• Task directions
Each line of the listing that includes the string "none" is to be identified and copied.

-------- Excerpted data --------

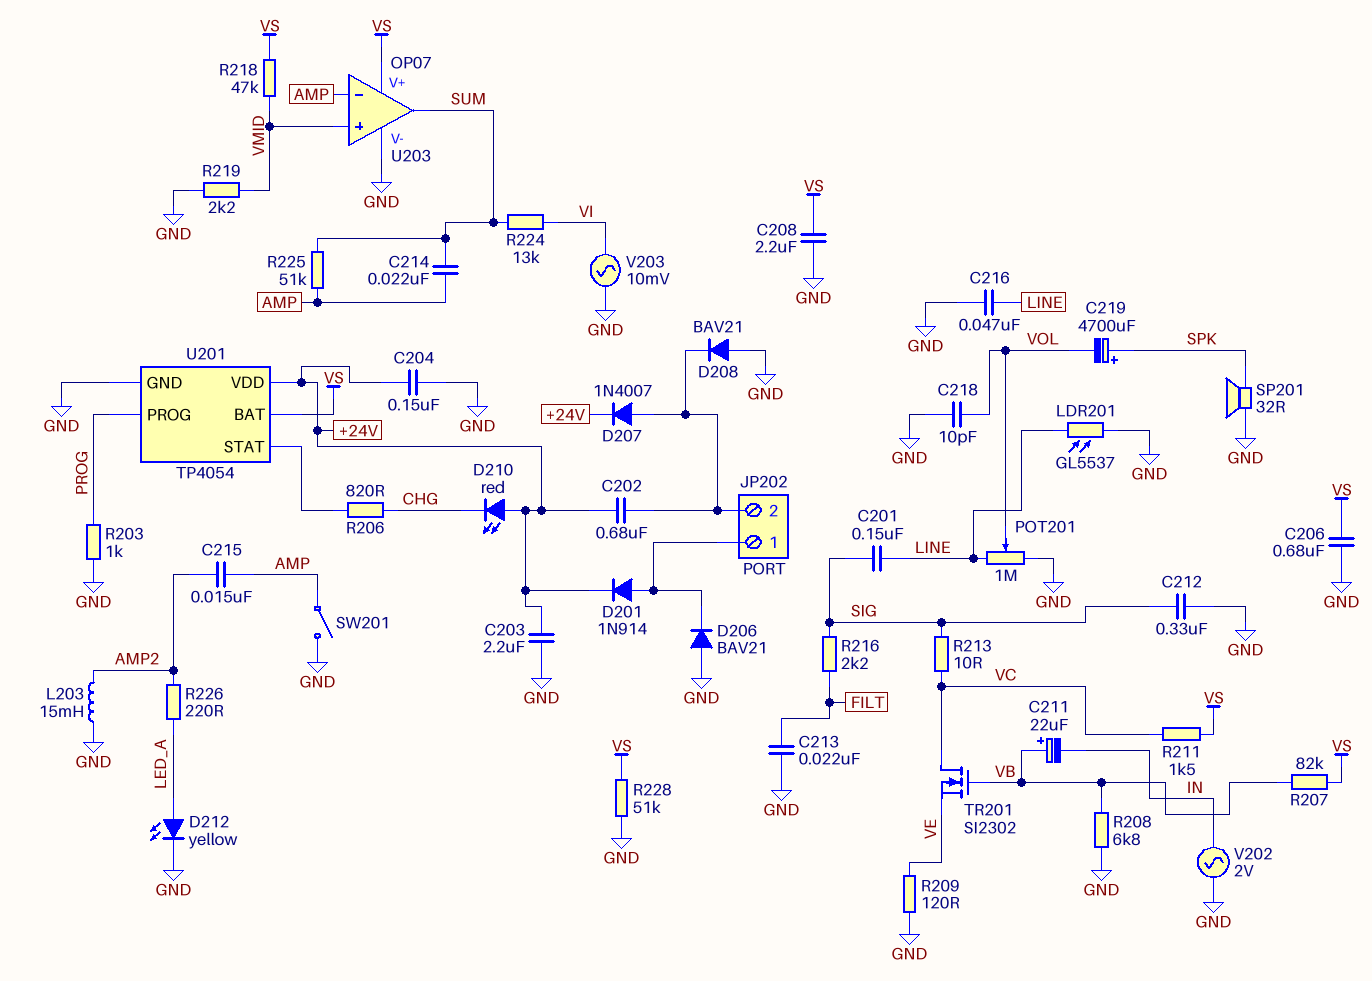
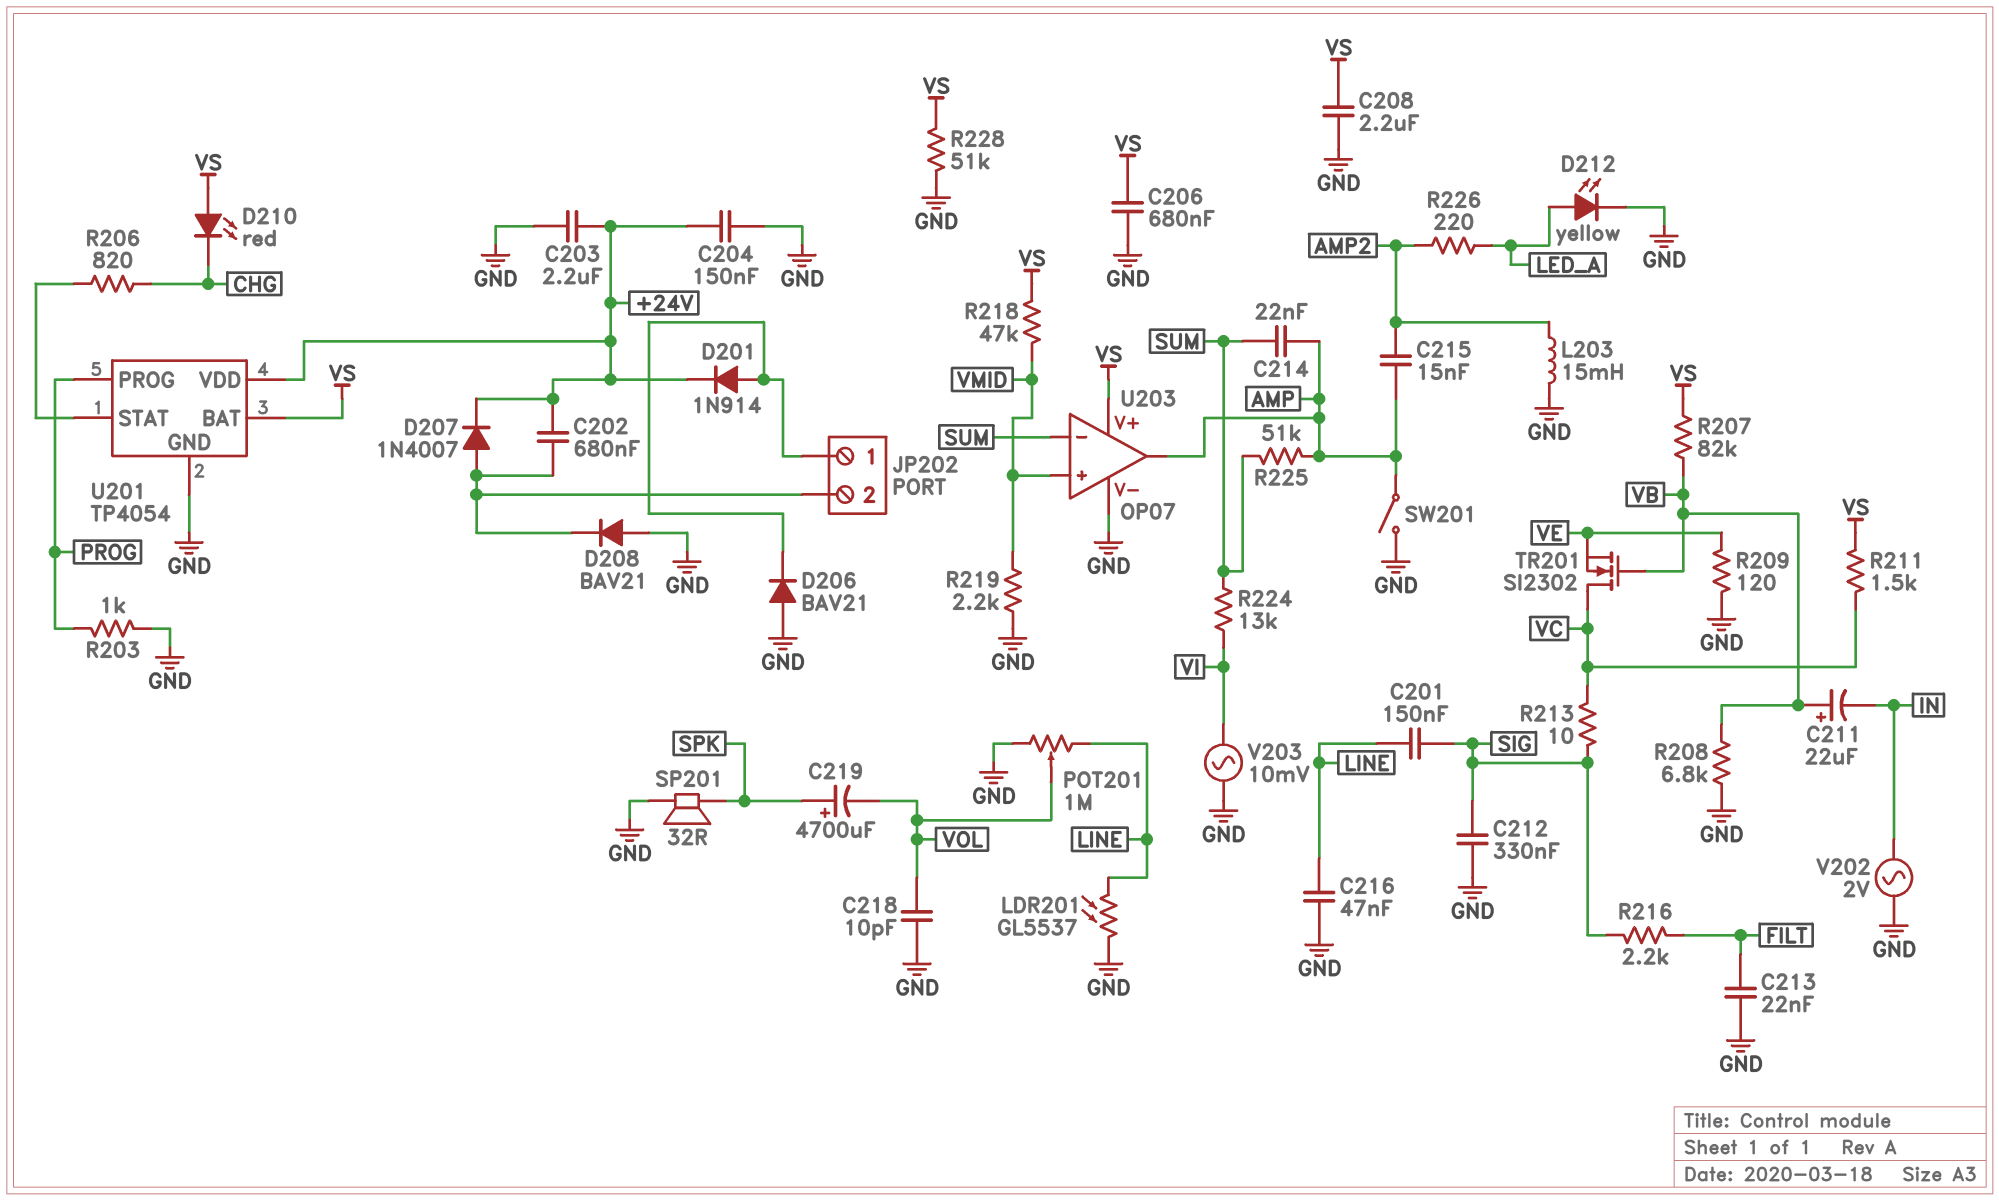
D210: LED red (A +24V, K CHG) -> LED red (A VS, K CHG)
U203 pin in-: AMP -> SUM
U203 pin out: SUM -> AMP

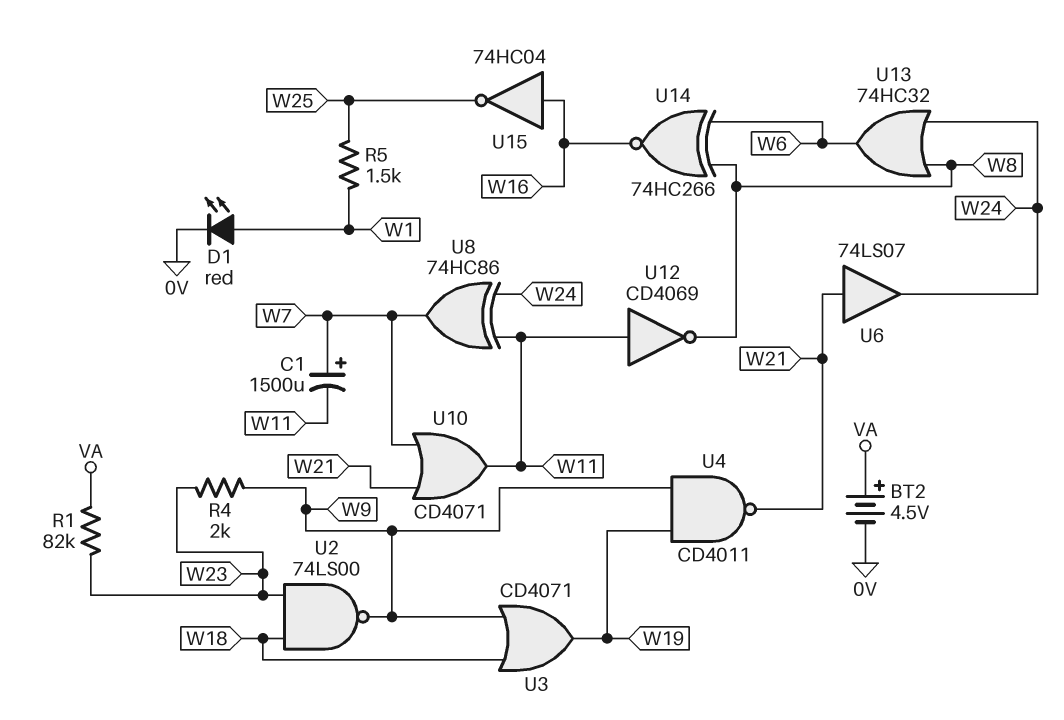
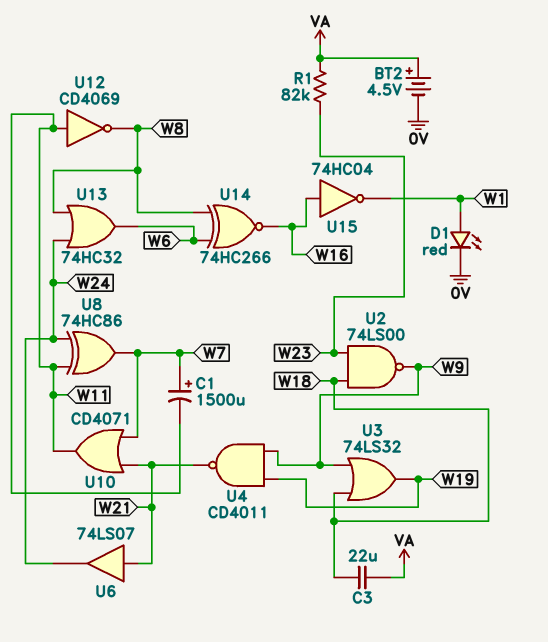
C3: none -> 22uF (VA, W18)
R4: 2k (W9, W23) -> none
R5: 1.5k (W1, W25) -> none
U3: OR CD4071 (in W9, in W18, out W19) -> OR 74LS32 (in W9, in W18, out W19)
U15: NOT 74HC04 (in W16, out W25) -> NOT 74HC04 (in W16, out W1)

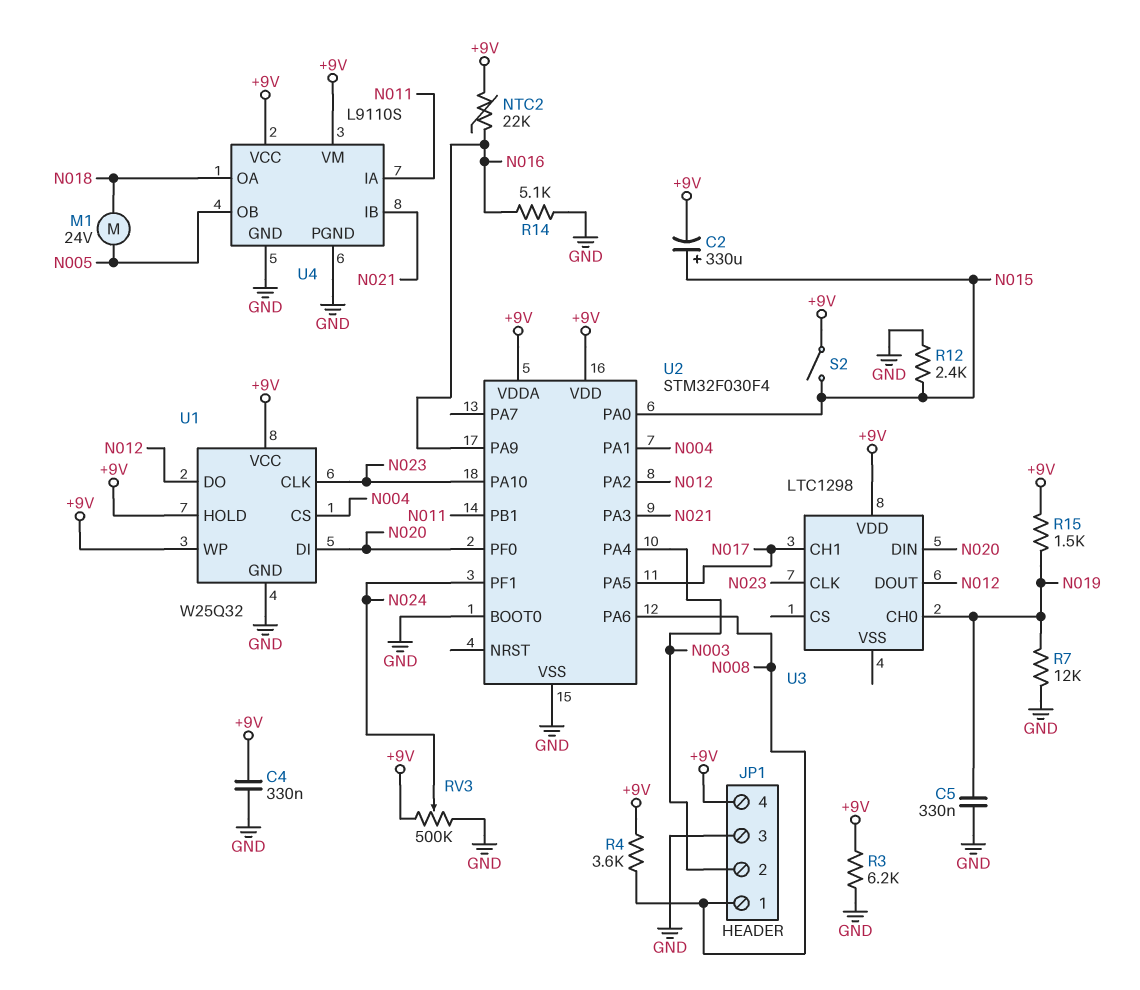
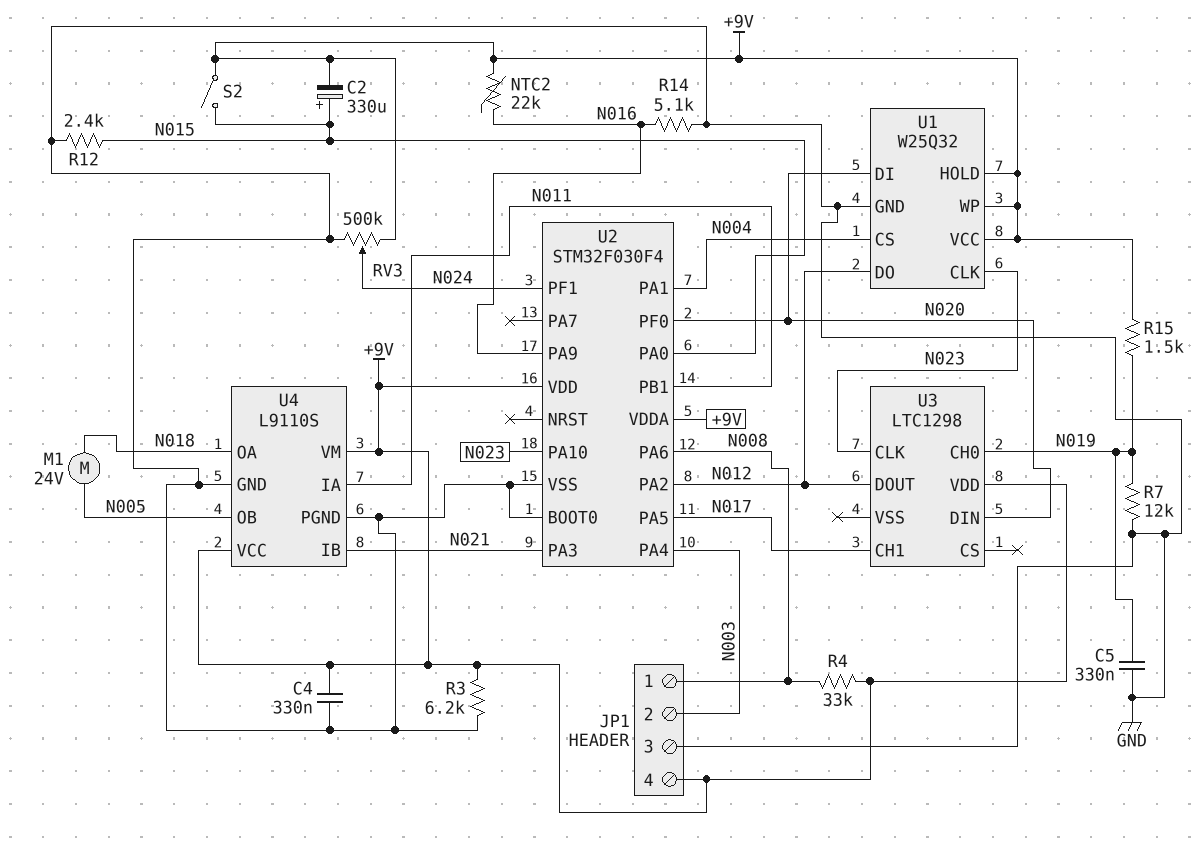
R4: 3.6k (+9V, N008) -> 33k (+9V, N008)

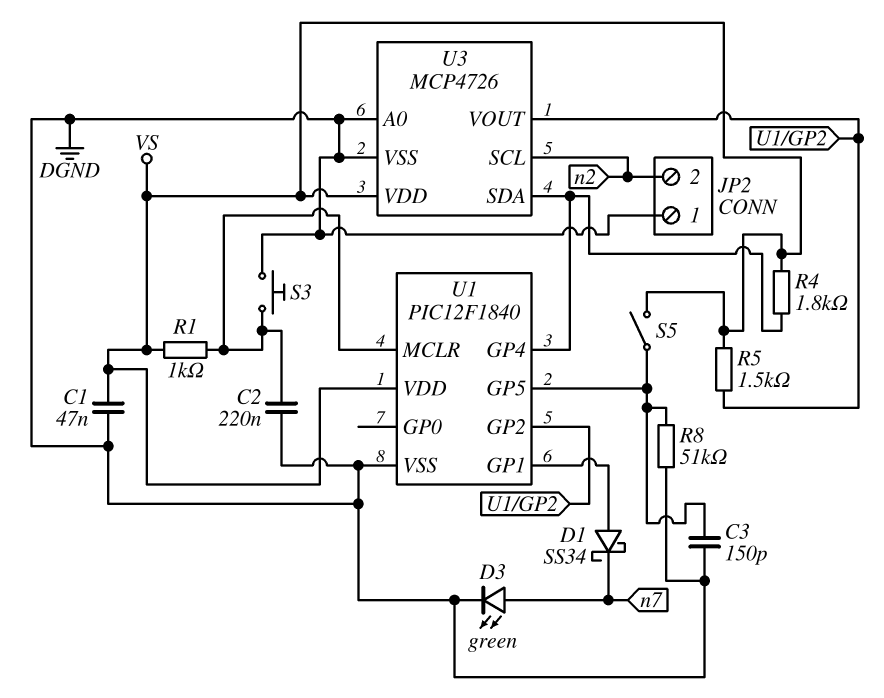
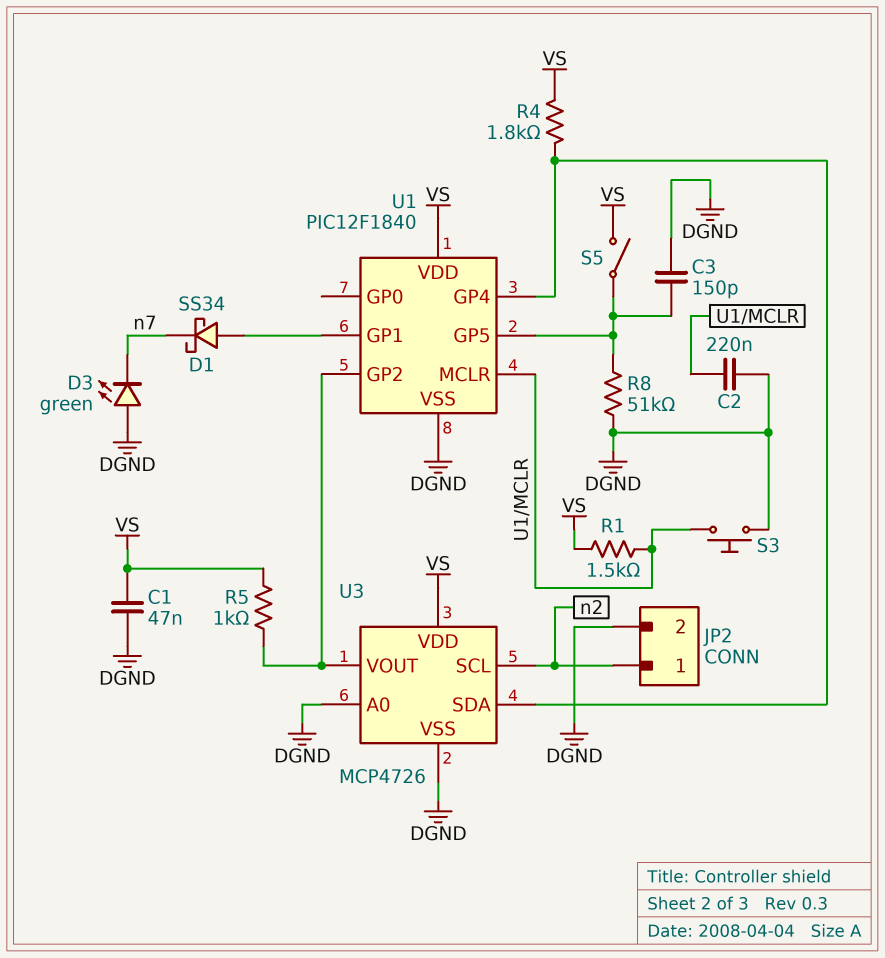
D3: LED green (A n7, K DGND) -> LED green (A DGND, K n7)
JP2 pin 1: DGND -> n2
JP2 pin 2: n2 -> DGND
R1: 1k (U1/MCLR, VS) -> 1.5k (U1/MCLR, VS)
R5: 1.5k (U1/GP2, VS) -> 1k (U1/GP2, VS)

--------

• Your response
C3: none -> 22uF (VA, W18)
R4: 2k (W9, W23) -> none
R5: 1.5k (W1, W25) -> none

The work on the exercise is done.